Exercise requirements: Read the lines below, and copy any that contain the string "white".

Source material:
....

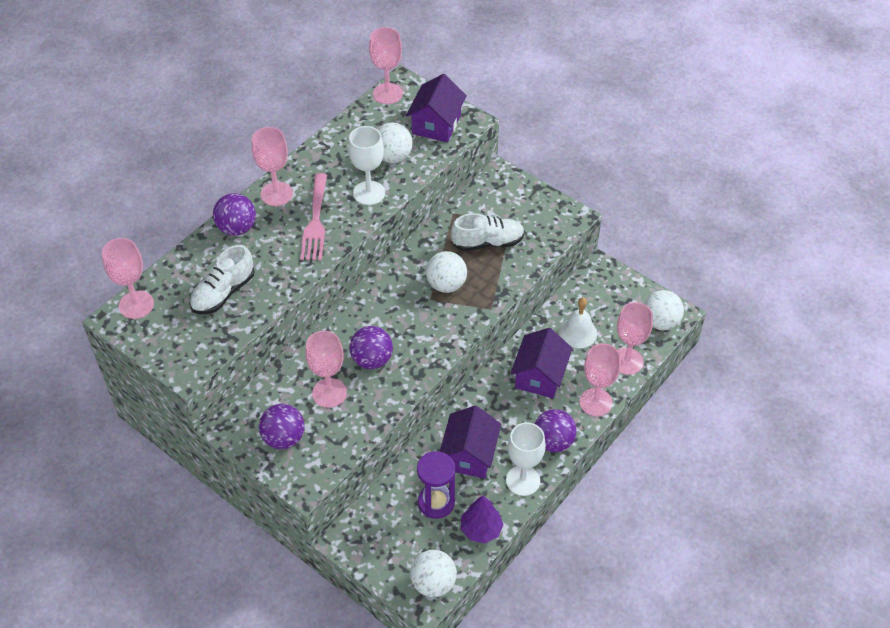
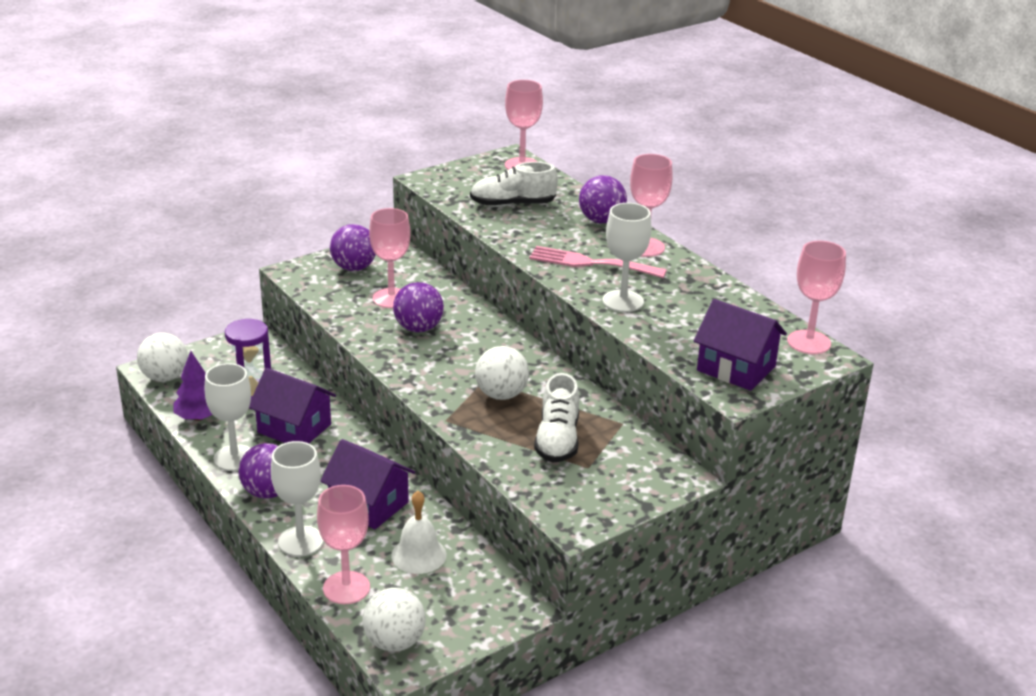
camera: 105 degrees right, 20 degrees down
(223, 293) = (513, 204): white shoe -> white shoe turned 60 degrees counterclockwise
(393, 157) = (682, 327): white ball -> none
(595, 402) = (300, 541): pink goblet -> white goblet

....

Written reply:
(223, 293) = (513, 204): white shoe -> white shoe turned 60 degrees counterclockwise
(393, 157) = (682, 327): white ball -> none
(595, 402) = (300, 541): pink goblet -> white goblet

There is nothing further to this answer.